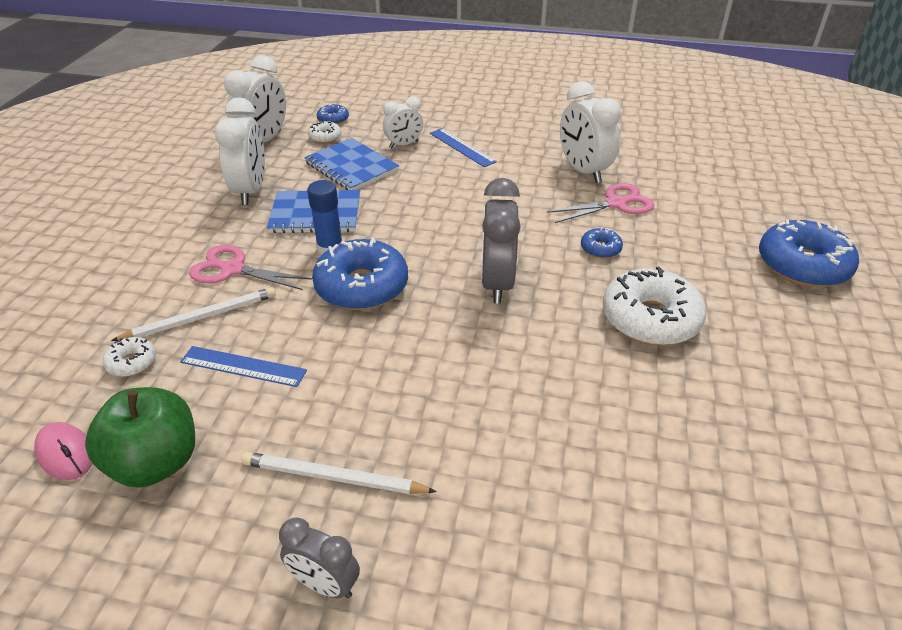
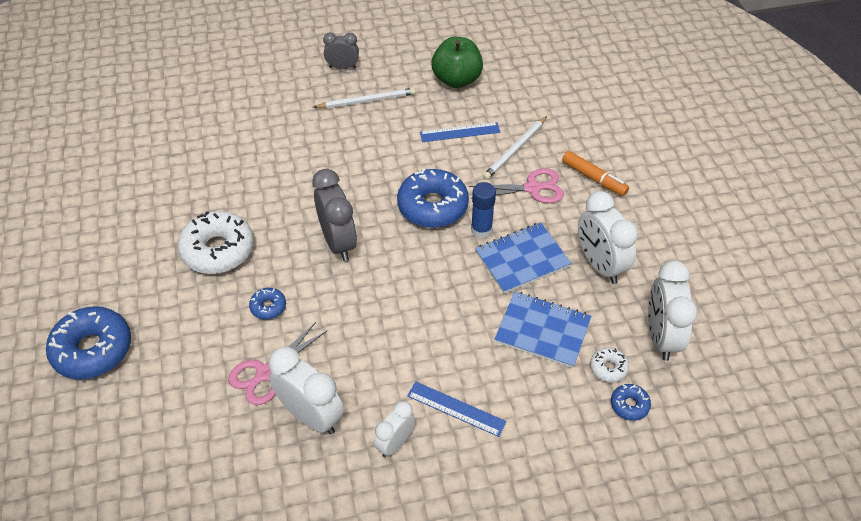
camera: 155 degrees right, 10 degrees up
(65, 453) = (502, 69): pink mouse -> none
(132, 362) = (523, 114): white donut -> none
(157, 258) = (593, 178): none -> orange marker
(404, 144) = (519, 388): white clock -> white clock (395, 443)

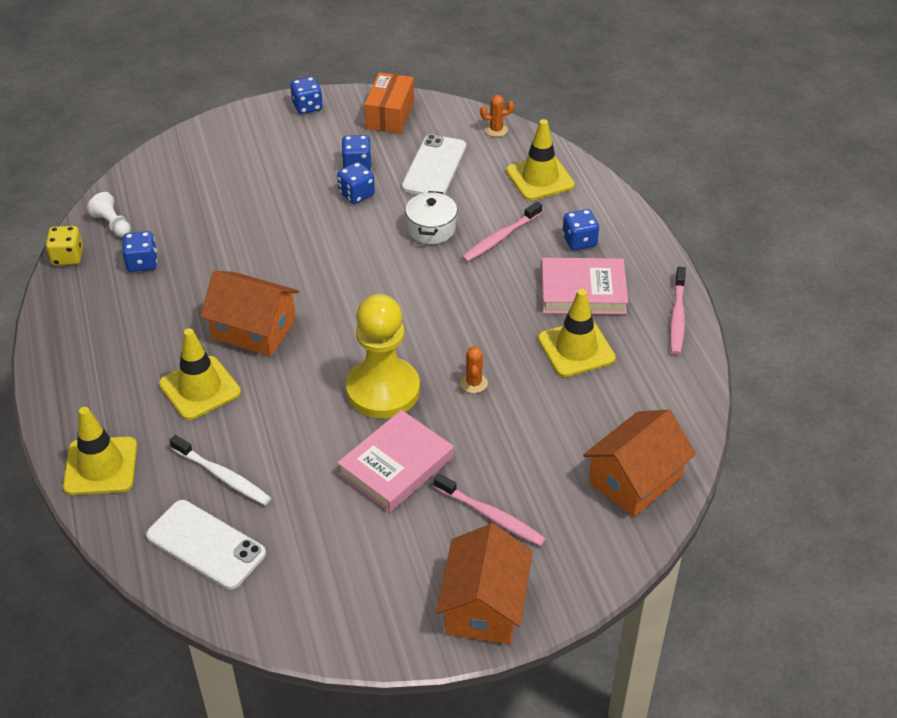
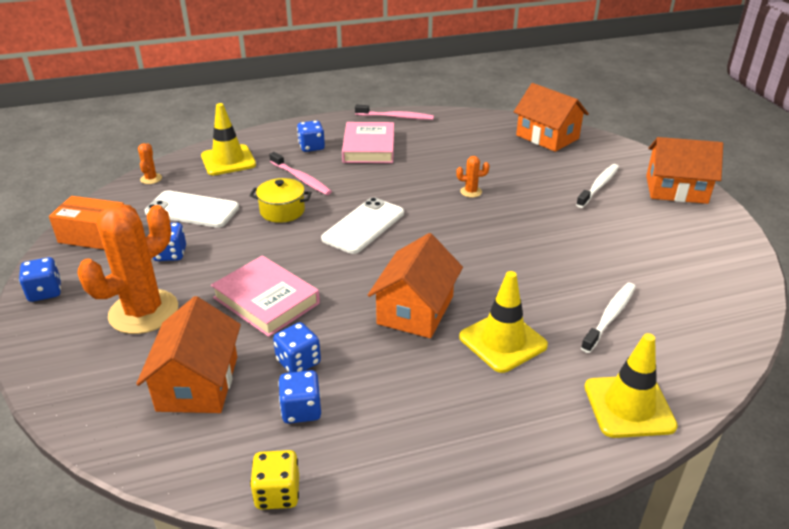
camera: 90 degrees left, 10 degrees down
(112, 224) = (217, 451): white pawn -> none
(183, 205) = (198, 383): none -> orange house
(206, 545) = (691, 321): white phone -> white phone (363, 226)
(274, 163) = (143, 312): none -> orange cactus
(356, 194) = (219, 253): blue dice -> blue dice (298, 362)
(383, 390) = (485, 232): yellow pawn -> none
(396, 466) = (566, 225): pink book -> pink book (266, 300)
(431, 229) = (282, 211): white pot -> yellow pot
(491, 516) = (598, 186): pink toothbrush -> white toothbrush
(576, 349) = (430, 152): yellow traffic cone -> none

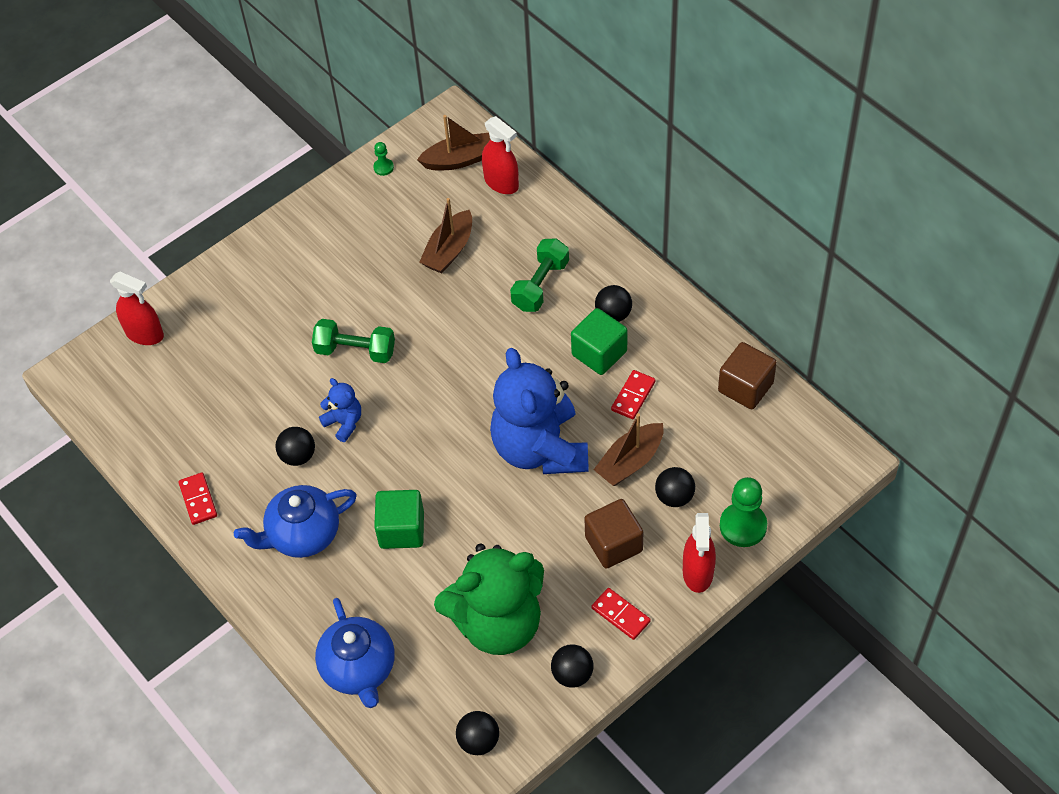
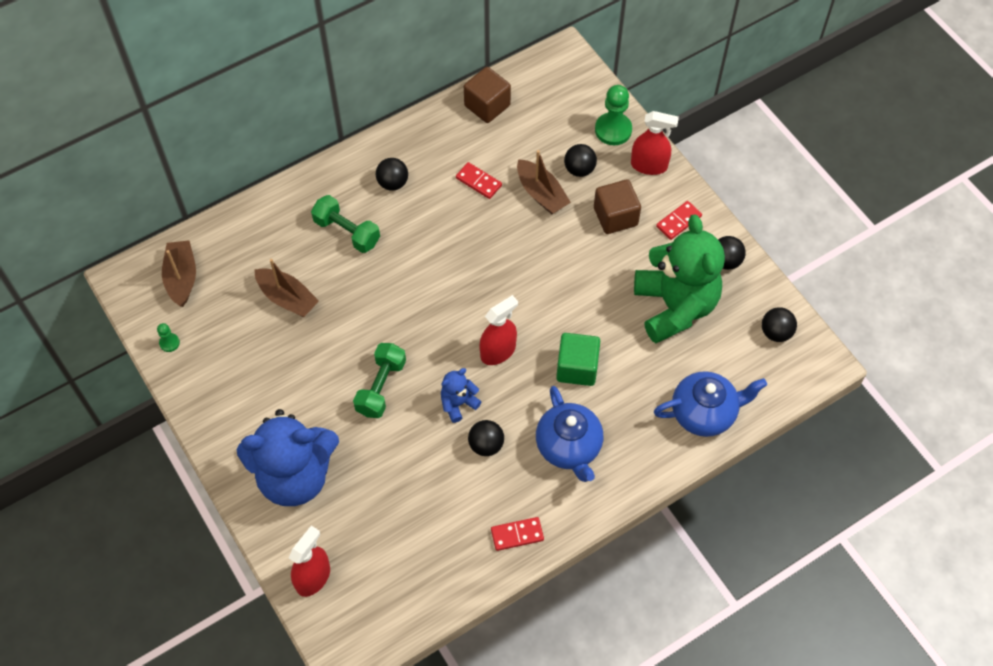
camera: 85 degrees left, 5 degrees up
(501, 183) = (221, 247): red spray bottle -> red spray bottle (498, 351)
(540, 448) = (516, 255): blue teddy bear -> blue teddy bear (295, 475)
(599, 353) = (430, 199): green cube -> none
━━━━
→ TASK TO COMPLETE:
Task for the records above: copy every line in which the word "orange" occurs.

→ OUTPUT FOR THIS EXERCISE:
(157, 258) = (593, 178): none -> orange marker
(183, 205) = (198, 383): none -> orange house
(274, 163) = (143, 312): none -> orange cactus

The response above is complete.